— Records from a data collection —
'''
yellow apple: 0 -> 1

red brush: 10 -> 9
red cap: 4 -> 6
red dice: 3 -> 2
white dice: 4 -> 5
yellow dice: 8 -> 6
'''
'''
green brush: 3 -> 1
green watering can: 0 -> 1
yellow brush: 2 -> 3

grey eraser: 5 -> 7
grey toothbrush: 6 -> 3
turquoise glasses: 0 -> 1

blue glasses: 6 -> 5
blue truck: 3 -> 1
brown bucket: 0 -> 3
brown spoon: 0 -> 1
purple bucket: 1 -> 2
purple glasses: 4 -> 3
'''
— What needs to be done —
Wherever the word "glasses" turns up in a line of the entries above, copy that line.

— Answer to this exercise —
turquoise glasses: 0 -> 1
blue glasses: 6 -> 5
purple glasses: 4 -> 3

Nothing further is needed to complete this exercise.